:: Data for processing ::

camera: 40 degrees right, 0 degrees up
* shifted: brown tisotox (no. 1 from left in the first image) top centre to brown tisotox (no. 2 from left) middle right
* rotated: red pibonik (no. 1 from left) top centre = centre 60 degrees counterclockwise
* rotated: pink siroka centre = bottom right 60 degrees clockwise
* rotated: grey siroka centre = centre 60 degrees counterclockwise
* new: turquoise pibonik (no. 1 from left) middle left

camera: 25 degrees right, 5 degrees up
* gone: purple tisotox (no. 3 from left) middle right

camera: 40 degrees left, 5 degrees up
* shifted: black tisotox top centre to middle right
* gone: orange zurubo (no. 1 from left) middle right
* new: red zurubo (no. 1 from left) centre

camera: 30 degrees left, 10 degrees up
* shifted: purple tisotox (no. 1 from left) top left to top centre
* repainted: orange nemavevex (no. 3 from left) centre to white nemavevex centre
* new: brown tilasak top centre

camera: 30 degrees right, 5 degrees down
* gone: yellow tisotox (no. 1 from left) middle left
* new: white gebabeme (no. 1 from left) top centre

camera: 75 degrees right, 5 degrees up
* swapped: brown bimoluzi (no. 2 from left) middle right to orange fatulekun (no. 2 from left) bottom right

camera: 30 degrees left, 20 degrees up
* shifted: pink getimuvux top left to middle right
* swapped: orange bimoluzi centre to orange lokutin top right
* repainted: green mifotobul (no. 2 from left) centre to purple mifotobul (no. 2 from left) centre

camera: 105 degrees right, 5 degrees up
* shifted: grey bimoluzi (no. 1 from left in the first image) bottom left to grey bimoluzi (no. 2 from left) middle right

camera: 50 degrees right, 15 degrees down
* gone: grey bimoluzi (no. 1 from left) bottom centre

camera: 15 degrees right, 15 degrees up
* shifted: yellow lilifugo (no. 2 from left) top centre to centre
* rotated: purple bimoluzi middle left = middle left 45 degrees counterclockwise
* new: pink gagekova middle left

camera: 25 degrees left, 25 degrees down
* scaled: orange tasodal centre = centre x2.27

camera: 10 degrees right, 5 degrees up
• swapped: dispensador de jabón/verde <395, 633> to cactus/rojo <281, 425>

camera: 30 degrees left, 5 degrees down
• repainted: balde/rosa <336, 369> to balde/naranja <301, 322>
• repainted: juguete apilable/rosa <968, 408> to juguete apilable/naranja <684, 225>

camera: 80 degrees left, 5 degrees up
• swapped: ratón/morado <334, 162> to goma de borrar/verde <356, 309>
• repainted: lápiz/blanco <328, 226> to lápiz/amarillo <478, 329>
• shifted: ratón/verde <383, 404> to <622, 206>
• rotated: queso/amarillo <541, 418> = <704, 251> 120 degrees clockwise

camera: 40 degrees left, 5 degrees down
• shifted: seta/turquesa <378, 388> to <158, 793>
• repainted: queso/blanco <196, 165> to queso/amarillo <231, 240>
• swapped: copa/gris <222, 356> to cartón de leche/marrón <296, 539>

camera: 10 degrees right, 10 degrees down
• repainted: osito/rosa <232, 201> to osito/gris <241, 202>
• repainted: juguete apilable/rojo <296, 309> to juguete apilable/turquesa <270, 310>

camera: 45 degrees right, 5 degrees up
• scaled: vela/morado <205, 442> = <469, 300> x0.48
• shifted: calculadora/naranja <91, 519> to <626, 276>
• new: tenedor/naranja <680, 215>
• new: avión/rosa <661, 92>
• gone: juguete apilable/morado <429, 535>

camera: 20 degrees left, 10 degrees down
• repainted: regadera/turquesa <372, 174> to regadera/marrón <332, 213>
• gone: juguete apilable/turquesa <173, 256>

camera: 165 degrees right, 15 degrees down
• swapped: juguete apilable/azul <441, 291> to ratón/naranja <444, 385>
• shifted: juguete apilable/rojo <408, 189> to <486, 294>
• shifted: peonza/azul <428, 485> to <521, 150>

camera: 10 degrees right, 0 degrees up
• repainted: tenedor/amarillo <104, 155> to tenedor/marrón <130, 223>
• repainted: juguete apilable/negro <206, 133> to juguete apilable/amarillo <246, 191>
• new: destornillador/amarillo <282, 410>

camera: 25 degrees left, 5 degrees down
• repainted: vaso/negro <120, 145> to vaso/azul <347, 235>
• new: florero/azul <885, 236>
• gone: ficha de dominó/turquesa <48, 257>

:::

Exactly the lines above from the one with "60 degrees clockwise" to the one with "camera: 10 degrees right, 5 degrees up", both included, are to be quoted; leave the rest out.

▶ [Output of the task]:
* rotated: pink siroka centre = bottom right 60 degrees clockwise
* rotated: grey siroka centre = centre 60 degrees counterclockwise
* new: turquoise pibonik (no. 1 from left) middle left

camera: 25 degrees right, 5 degrees up
* gone: purple tisotox (no. 3 from left) middle right

camera: 40 degrees left, 5 degrees up
* shifted: black tisotox top centre to middle right
* gone: orange zurubo (no. 1 from left) middle right
* new: red zurubo (no. 1 from left) centre

camera: 30 degrees left, 10 degrees up
* shifted: purple tisotox (no. 1 from left) top left to top centre
* repainted: orange nemavevex (no. 3 from left) centre to white nemavevex centre
* new: brown tilasak top centre

camera: 30 degrees right, 5 degrees down
* gone: yellow tisotox (no. 1 from left) middle left
* new: white gebabeme (no. 1 from left) top centre

camera: 75 degrees right, 5 degrees up
* swapped: brown bimoluzi (no. 2 from left) middle right to orange fatulekun (no. 2 from left) bottom right

camera: 30 degrees left, 20 degrees up
* shifted: pink getimuvux top left to middle right
* swapped: orange bimoluzi centre to orange lokutin top right
* repainted: green mifotobul (no. 2 from left) centre to purple mifotobul (no. 2 from left) centre

camera: 105 degrees right, 5 degrees up
* shifted: grey bimoluzi (no. 1 from left in the first image) bottom left to grey bimoluzi (no. 2 from left) middle right

camera: 50 degrees right, 15 degrees down
* gone: grey bimoluzi (no. 1 from left) bottom centre

camera: 15 degrees right, 15 degrees up
* shifted: yellow lilifugo (no. 2 from left) top centre to centre
* rotated: purple bimoluzi middle left = middle left 45 degrees counterclockwise
* new: pink gagekova middle left

camera: 25 degrees left, 25 degrees down
* scaled: orange tasodal centre = centre x2.27

camera: 10 degrees right, 5 degrees up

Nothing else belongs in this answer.